* **Your objective**:
Beginning at the line containing "D8: diode 1N914", print every line until the records end, keeping each exactly as it is.

--- Records for the exercise ---

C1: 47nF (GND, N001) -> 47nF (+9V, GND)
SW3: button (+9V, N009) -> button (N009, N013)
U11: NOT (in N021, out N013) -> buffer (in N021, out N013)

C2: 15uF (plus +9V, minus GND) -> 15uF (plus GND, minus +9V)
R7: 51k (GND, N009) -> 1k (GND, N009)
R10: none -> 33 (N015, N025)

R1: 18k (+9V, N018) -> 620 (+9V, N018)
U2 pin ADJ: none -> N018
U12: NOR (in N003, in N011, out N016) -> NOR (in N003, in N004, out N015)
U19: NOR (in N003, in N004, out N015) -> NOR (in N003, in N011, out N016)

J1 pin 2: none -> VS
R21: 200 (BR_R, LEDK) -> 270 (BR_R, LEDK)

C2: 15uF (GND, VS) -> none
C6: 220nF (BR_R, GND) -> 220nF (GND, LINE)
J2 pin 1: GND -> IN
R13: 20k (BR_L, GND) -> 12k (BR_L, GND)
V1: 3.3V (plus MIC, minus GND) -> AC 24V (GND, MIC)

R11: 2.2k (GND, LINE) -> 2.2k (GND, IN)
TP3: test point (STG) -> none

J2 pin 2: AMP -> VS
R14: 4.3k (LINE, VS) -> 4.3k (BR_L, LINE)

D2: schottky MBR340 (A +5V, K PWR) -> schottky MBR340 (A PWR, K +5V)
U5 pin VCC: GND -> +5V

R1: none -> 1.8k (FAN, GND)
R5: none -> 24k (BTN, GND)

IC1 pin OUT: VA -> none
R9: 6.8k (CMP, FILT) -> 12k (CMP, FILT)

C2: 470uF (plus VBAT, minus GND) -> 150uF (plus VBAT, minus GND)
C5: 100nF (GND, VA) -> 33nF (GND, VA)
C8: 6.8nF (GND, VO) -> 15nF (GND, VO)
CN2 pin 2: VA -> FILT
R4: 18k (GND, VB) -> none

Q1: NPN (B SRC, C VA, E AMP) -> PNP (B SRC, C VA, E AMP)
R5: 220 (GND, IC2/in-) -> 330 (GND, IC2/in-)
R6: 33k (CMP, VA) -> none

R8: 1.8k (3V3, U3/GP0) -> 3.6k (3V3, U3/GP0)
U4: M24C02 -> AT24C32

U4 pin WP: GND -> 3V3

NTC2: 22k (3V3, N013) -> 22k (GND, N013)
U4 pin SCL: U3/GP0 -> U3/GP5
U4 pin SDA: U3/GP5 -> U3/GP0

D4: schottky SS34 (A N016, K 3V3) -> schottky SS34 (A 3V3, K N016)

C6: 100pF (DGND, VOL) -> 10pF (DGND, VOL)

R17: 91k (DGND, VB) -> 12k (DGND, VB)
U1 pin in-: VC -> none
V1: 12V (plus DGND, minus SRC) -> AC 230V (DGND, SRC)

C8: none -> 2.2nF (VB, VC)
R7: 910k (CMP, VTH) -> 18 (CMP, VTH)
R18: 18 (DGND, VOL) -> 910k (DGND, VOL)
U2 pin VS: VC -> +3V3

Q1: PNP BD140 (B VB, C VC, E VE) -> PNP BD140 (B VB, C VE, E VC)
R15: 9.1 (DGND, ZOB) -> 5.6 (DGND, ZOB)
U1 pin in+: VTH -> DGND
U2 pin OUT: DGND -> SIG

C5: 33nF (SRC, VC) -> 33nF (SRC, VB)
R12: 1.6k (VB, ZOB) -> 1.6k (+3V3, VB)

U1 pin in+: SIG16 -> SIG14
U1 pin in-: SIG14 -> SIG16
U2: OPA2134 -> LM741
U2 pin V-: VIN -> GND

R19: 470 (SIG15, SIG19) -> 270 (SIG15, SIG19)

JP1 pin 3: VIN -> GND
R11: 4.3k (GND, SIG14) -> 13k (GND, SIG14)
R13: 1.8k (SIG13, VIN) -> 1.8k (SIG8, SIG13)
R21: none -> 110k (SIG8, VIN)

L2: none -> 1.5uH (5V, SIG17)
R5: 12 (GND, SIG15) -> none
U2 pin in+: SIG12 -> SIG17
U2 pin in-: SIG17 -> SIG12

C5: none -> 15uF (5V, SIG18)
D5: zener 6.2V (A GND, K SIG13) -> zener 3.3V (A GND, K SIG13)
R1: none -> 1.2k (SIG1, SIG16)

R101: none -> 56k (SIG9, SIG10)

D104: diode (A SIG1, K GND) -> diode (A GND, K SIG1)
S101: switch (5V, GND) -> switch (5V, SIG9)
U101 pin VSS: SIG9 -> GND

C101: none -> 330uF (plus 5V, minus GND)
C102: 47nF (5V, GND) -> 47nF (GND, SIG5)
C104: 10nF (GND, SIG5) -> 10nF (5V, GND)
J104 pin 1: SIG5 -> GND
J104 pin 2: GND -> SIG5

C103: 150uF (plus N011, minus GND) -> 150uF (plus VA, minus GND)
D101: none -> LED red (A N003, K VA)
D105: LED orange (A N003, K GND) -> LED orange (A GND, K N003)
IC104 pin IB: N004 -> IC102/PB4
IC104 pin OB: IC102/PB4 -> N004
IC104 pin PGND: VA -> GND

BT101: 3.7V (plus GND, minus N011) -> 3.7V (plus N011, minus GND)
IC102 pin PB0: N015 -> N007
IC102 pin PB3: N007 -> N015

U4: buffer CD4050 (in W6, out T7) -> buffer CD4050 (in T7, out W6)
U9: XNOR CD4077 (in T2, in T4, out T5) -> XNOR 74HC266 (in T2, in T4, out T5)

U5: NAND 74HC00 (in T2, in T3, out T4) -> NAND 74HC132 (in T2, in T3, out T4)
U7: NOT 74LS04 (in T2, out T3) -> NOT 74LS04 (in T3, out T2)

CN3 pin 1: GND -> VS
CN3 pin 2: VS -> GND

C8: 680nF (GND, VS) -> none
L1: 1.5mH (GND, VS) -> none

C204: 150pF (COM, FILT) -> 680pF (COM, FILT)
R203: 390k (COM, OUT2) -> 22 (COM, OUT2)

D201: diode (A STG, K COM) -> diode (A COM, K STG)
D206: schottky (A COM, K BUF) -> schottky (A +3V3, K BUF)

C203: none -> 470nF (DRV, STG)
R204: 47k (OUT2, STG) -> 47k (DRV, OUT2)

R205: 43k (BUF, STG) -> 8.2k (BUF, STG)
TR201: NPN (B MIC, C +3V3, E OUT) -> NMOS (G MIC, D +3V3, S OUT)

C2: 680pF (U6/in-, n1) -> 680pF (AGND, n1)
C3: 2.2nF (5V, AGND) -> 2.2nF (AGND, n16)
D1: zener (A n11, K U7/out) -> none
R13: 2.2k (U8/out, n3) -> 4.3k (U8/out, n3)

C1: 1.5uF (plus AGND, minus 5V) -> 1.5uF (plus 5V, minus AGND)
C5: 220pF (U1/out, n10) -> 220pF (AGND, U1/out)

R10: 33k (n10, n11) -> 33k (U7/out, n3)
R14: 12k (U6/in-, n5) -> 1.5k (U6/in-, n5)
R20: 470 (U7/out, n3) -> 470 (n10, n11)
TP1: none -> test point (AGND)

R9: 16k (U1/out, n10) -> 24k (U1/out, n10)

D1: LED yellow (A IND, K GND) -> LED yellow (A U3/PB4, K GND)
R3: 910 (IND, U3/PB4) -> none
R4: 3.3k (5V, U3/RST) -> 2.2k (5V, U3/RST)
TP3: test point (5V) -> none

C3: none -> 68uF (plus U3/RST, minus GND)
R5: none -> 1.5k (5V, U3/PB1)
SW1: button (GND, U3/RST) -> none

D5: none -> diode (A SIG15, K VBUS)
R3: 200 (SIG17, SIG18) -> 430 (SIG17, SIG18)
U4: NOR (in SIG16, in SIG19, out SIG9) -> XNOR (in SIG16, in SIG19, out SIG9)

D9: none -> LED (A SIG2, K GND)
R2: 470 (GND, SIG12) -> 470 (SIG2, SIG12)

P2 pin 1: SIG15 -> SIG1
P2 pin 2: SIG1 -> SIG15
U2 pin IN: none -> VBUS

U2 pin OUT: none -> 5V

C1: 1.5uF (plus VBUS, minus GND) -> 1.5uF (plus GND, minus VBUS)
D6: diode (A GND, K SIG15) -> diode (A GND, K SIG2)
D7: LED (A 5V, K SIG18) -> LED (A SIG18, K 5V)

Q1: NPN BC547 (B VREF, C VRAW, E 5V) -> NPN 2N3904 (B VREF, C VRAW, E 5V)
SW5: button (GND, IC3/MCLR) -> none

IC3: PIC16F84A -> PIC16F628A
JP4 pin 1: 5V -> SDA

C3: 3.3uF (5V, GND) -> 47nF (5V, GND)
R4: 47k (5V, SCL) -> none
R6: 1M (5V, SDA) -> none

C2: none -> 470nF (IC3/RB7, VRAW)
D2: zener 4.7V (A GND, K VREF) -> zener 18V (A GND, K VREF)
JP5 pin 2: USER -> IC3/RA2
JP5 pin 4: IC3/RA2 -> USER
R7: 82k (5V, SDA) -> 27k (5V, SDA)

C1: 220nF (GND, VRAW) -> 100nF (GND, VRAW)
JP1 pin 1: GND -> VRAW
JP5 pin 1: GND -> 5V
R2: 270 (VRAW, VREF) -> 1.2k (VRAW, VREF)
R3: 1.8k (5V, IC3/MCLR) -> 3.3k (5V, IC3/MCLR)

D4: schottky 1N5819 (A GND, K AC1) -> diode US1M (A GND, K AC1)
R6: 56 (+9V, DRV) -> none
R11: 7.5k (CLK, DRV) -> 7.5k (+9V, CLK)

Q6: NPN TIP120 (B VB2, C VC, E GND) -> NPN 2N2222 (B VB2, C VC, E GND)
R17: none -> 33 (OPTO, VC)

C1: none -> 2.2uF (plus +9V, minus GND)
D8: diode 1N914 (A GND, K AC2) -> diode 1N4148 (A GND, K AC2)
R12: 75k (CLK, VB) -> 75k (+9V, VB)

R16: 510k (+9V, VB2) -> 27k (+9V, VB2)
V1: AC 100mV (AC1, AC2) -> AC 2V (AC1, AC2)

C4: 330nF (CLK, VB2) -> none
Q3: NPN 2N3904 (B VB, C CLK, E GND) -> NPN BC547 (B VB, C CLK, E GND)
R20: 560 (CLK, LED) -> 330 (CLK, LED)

---

* **Solution to the exercise**:
D8: diode 1N914 (A GND, K AC2) -> diode 1N4148 (A GND, K AC2)
R12: 75k (CLK, VB) -> 75k (+9V, VB)

R16: 510k (+9V, VB2) -> 27k (+9V, VB2)
V1: AC 100mV (AC1, AC2) -> AC 2V (AC1, AC2)

C4: 330nF (CLK, VB2) -> none
Q3: NPN 2N3904 (B VB, C CLK, E GND) -> NPN BC547 (B VB, C CLK, E GND)
R20: 560 (CLK, LED) -> 330 (CLK, LED)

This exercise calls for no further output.